-------- Provided records --------
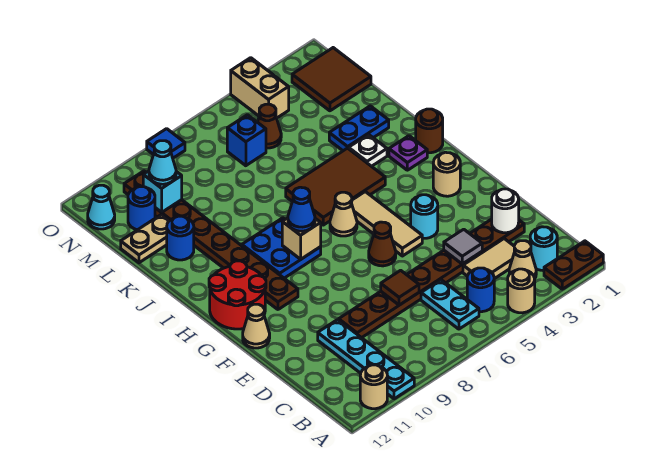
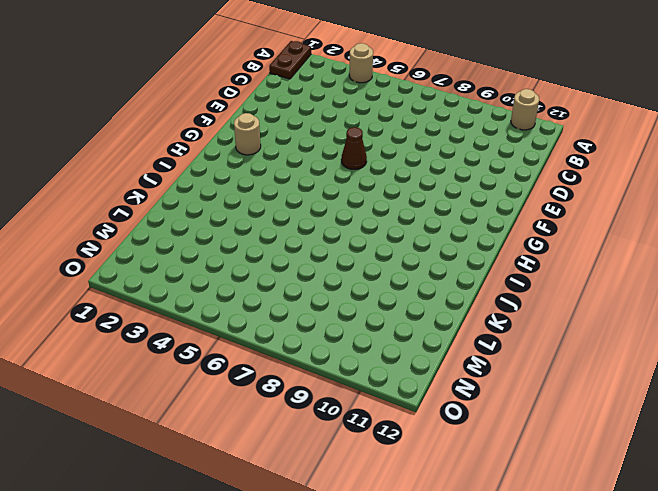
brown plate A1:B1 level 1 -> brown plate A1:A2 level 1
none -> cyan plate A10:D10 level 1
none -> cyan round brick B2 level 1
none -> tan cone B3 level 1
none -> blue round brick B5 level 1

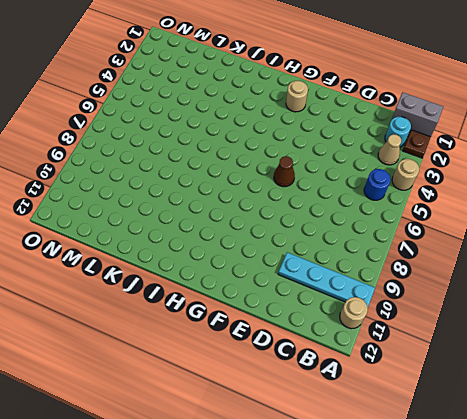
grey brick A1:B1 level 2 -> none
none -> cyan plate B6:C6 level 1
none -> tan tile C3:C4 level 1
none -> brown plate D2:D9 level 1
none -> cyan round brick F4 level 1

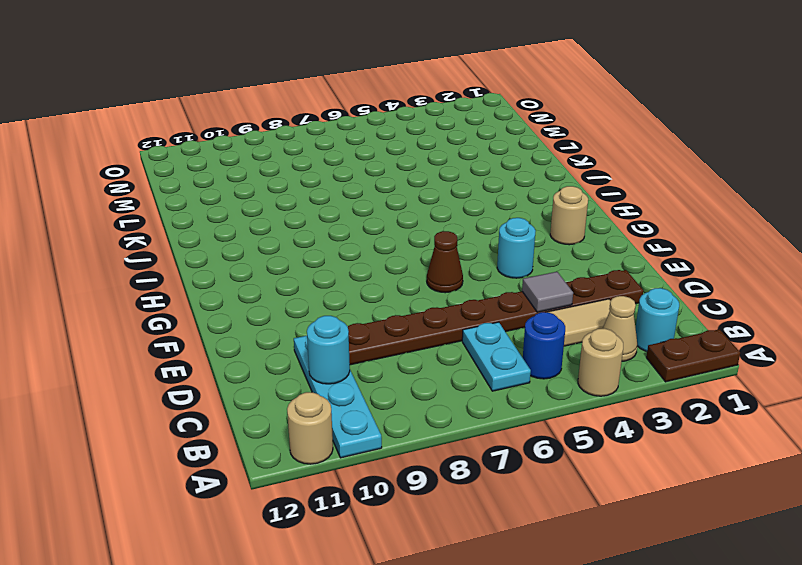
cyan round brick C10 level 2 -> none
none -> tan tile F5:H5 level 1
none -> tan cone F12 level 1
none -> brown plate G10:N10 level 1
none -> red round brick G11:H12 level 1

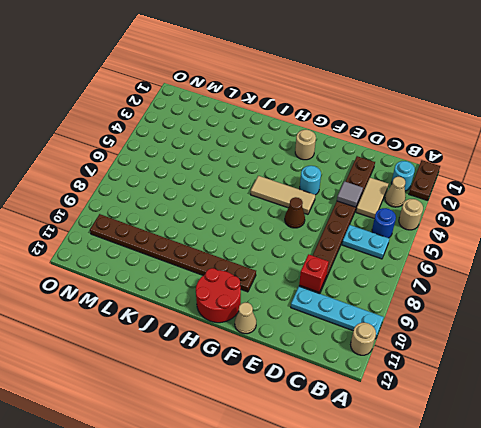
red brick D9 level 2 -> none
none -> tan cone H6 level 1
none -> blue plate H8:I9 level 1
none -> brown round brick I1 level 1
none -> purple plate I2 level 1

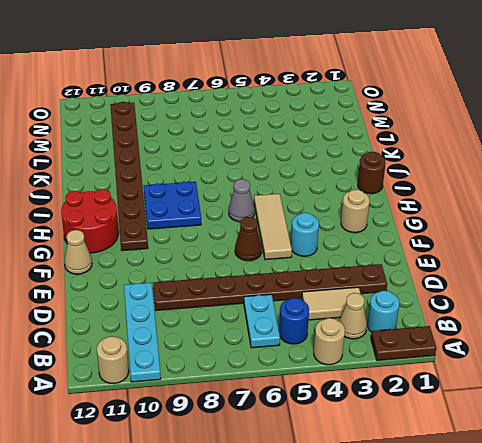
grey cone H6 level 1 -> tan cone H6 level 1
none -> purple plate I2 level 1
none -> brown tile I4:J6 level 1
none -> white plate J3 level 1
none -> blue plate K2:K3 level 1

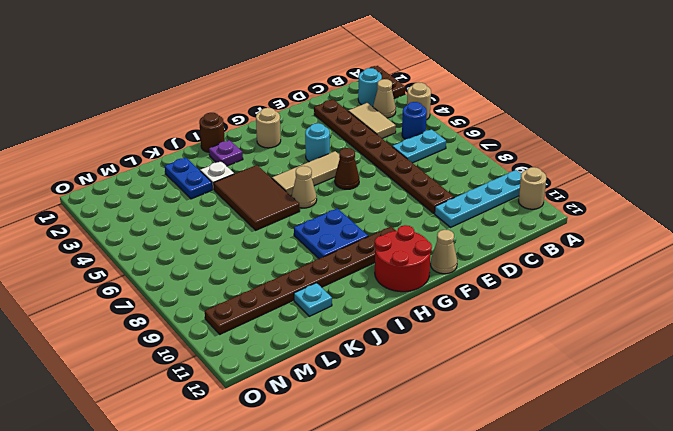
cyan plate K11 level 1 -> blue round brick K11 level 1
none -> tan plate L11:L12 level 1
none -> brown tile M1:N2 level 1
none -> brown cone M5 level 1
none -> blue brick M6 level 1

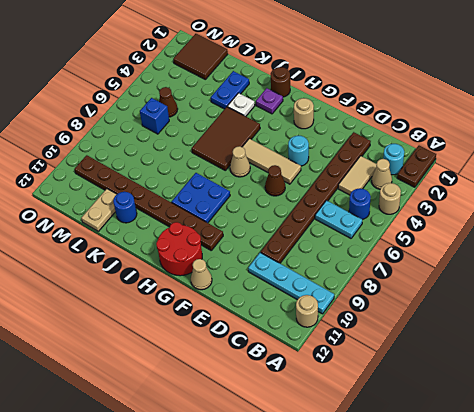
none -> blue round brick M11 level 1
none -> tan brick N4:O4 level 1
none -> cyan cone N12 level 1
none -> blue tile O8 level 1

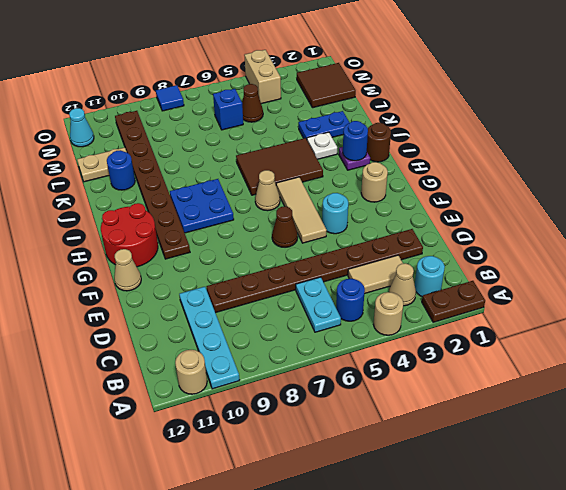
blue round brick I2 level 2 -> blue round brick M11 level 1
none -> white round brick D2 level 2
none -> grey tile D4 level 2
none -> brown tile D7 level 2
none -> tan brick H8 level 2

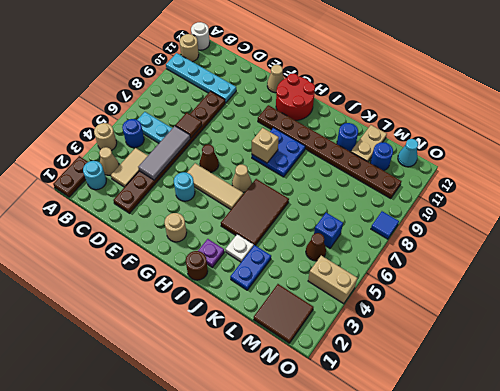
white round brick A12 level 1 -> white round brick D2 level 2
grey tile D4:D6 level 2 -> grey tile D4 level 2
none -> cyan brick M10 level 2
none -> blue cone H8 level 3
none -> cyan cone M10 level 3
--------
■ **Task to carry out**: A verbatim copy of the records is needed, with all images omitted.

■ **Completed task**:
brown plate A1:B1 level 1 -> brown plate A1:A2 level 1
none -> cyan plate A10:D10 level 1
none -> cyan round brick B2 level 1
none -> tan cone B3 level 1
none -> blue round brick B5 level 1

grey brick A1:B1 level 2 -> none
none -> cyan plate B6:C6 level 1
none -> tan tile C3:C4 level 1
none -> brown plate D2:D9 level 1
none -> cyan round brick F4 level 1

cyan round brick C10 level 2 -> none
none -> tan tile F5:H5 level 1
none -> tan cone F12 level 1
none -> brown plate G10:N10 level 1
none -> red round brick G11:H12 level 1

red brick D9 level 2 -> none
none -> tan cone H6 level 1
none -> blue plate H8:I9 level 1
none -> brown round brick I1 level 1
none -> purple plate I2 level 1

grey cone H6 level 1 -> tan cone H6 level 1
none -> purple plate I2 level 1
none -> brown tile I4:J6 level 1
none -> white plate J3 level 1
none -> blue plate K2:K3 level 1

cyan plate K11 level 1 -> blue round brick K11 level 1
none -> tan plate L11:L12 level 1
none -> brown tile M1:N2 level 1
none -> brown cone M5 level 1
none -> blue brick M6 level 1

none -> blue round brick M11 level 1
none -> tan brick N4:O4 level 1
none -> cyan cone N12 level 1
none -> blue tile O8 level 1

blue round brick I2 level 2 -> blue round brick M11 level 1
none -> white round brick D2 level 2
none -> grey tile D4 level 2
none -> brown tile D7 level 2
none -> tan brick H8 level 2

white round brick A12 level 1 -> white round brick D2 level 2
grey tile D4:D6 level 2 -> grey tile D4 level 2
none -> cyan brick M10 level 2
none -> blue cone H8 level 3
none -> cyan cone M10 level 3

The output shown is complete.